→ **PROBLEM STATEMENT**
Leaving the pictures aside, transcribe the data below exactly.

(Spatial object tracking data)
######

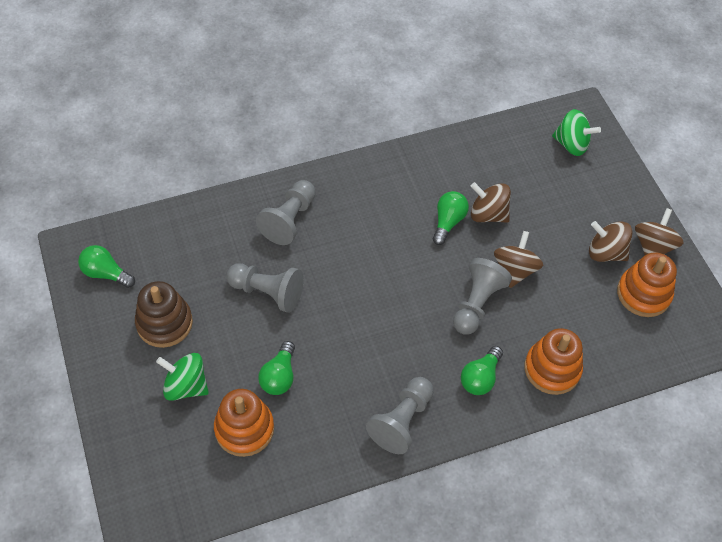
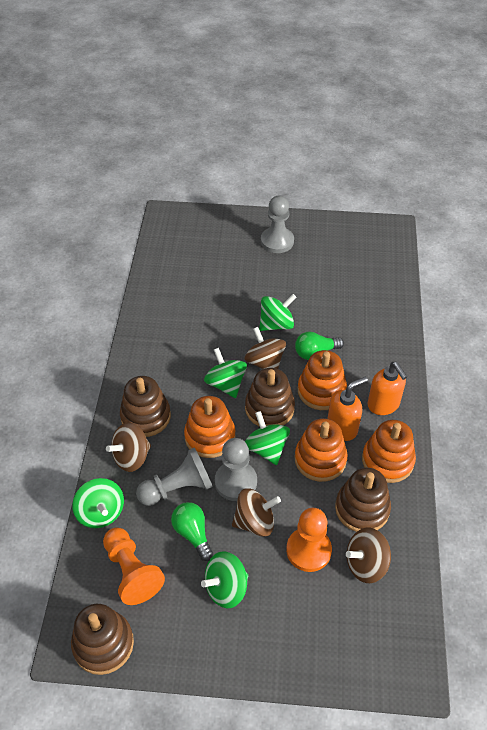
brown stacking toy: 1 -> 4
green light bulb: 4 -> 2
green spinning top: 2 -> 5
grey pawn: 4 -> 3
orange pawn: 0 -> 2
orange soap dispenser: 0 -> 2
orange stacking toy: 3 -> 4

######

→ **SOLVED EXERCISE**
brown stacking toy: 1 -> 4
green light bulb: 4 -> 2
green spinning top: 2 -> 5
grey pawn: 4 -> 3
orange pawn: 0 -> 2
orange soap dispenser: 0 -> 2
orange stacking toy: 3 -> 4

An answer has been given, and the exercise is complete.